_GIVEN ENTRIES_.
=====

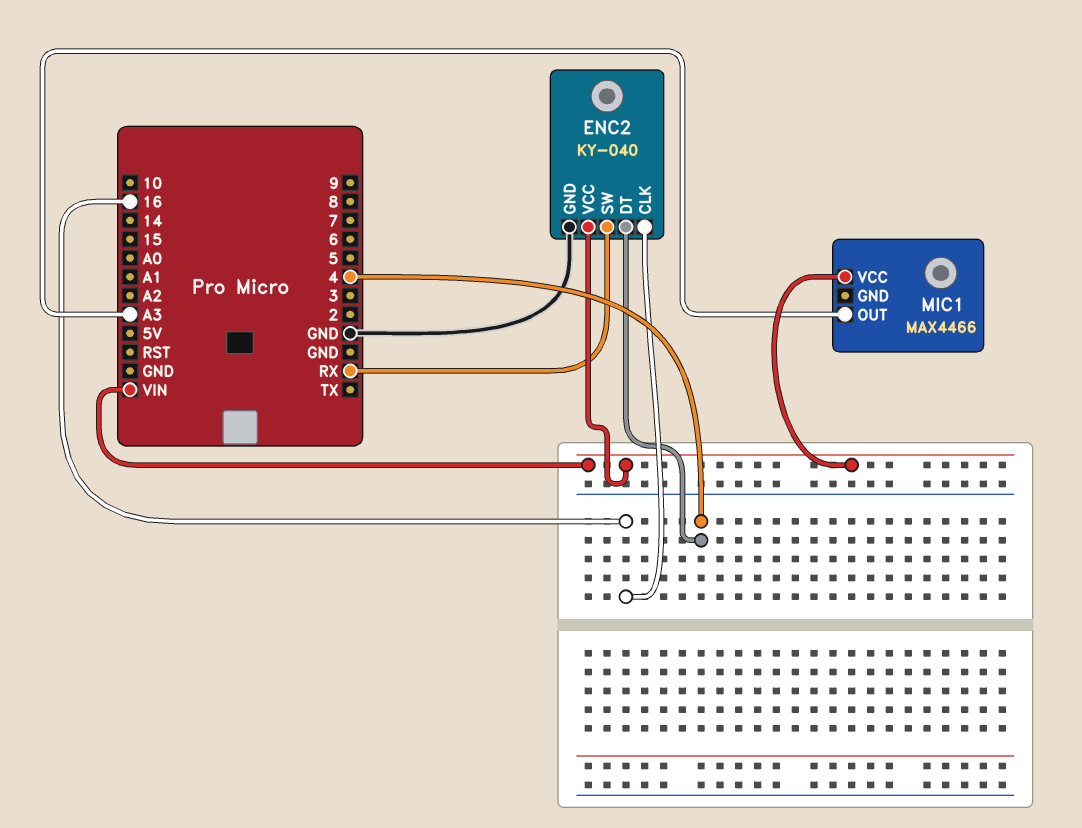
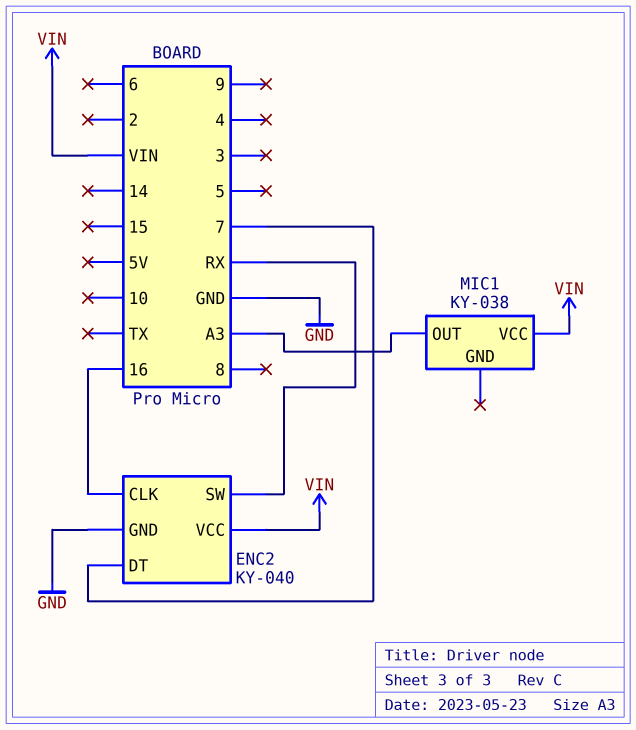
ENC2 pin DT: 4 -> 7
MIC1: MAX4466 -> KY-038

=====

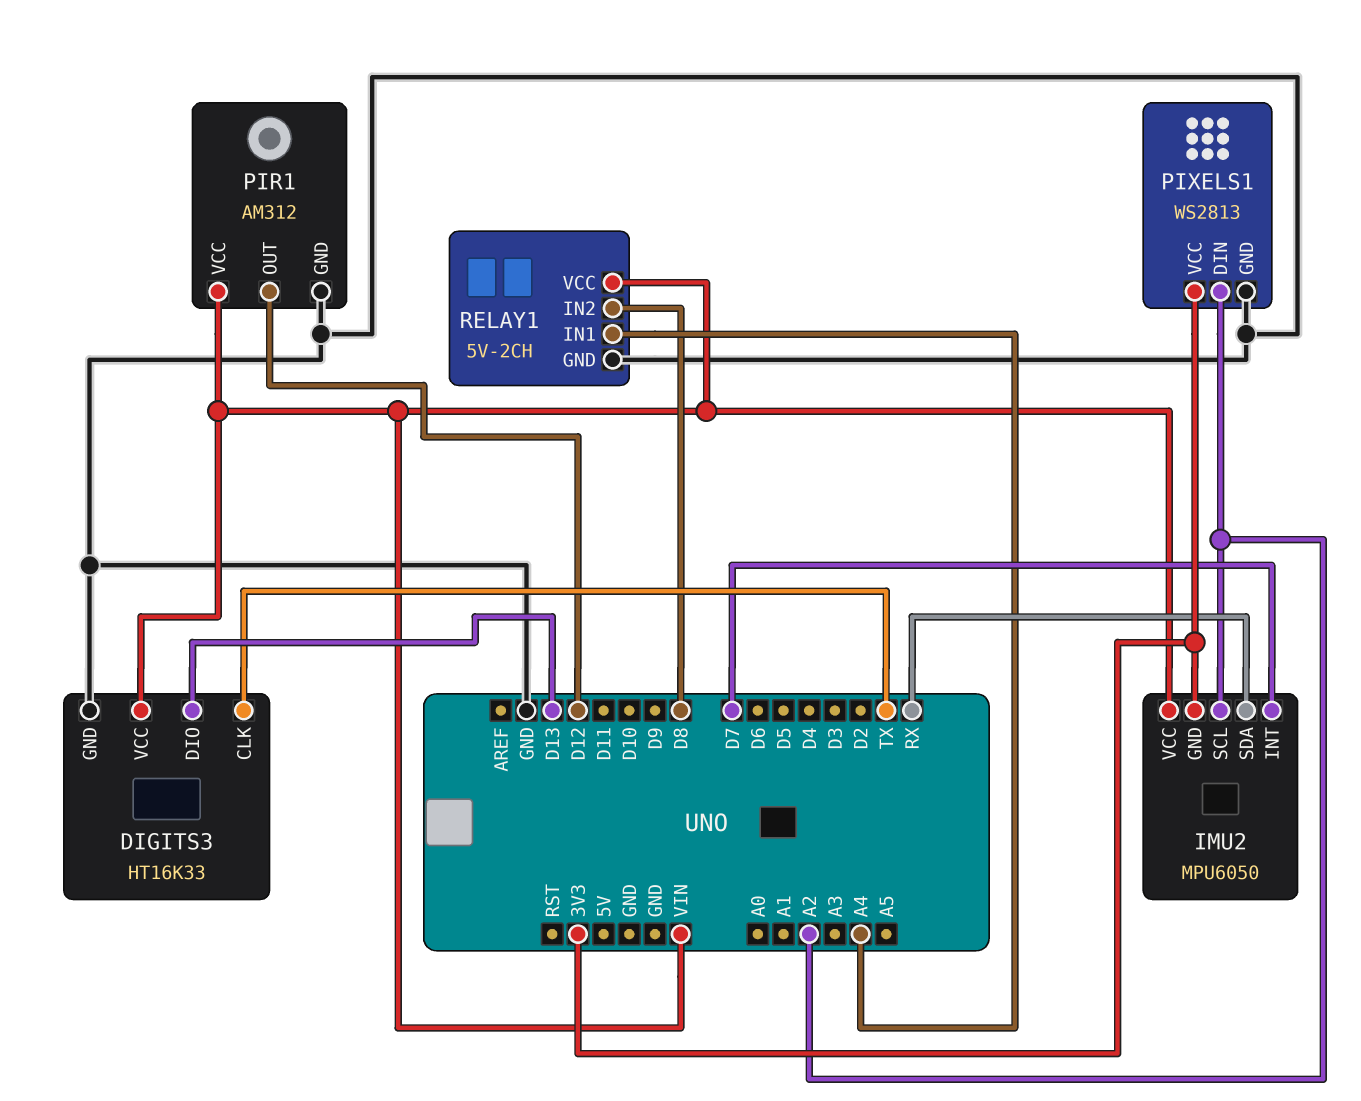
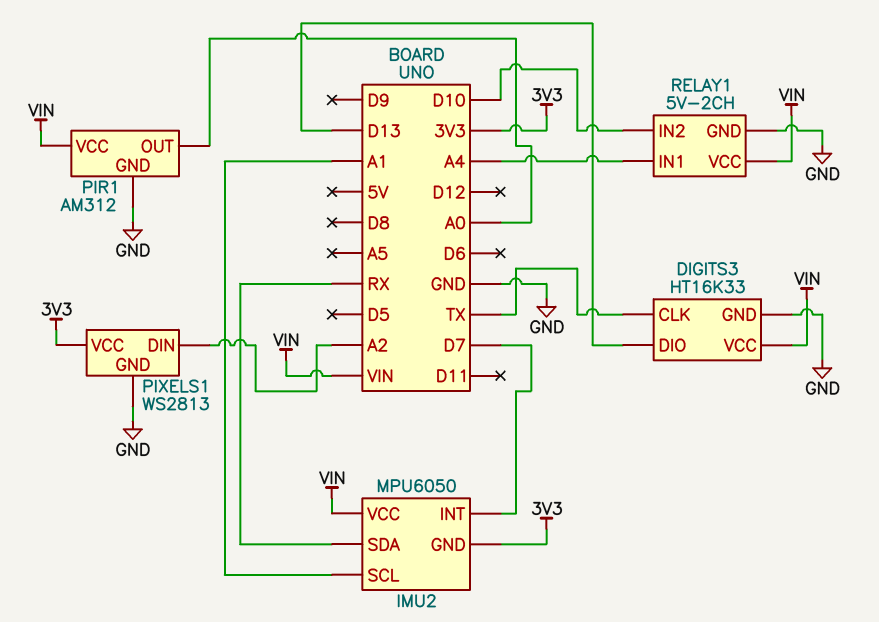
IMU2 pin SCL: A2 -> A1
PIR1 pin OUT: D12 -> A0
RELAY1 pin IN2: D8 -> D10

=====

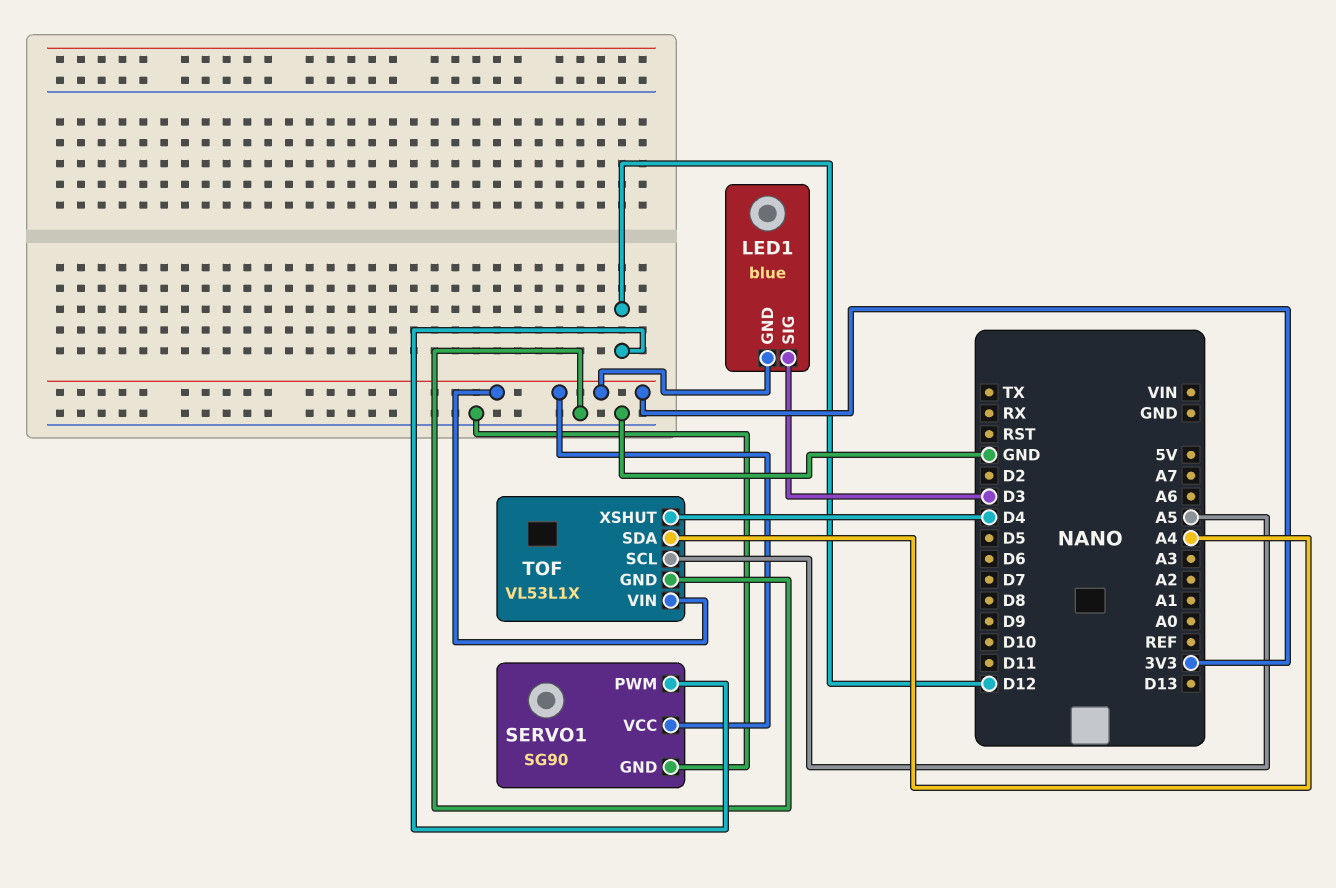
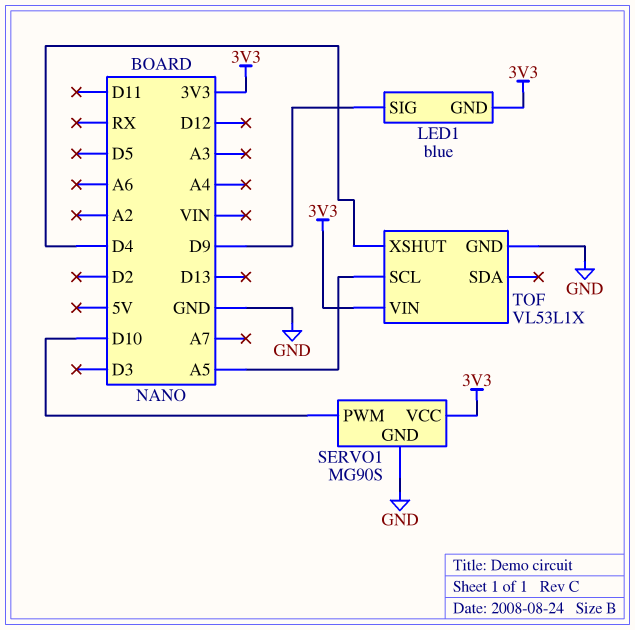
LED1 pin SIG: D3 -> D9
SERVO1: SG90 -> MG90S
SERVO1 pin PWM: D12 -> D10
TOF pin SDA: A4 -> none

=====

_DIRECTIONS FOR THIS TASK_. Output the lines above between the one holding "IMU2 pin SCL: A2 -> A1" and the one holding "RELAY1 pin IN2: D8 -> D10", inclusive, with nothing before or after them.

_OUTPUT FOR THIS EXERCISE_.
IMU2 pin SCL: A2 -> A1
PIR1 pin OUT: D12 -> A0
RELAY1 pin IN2: D8 -> D10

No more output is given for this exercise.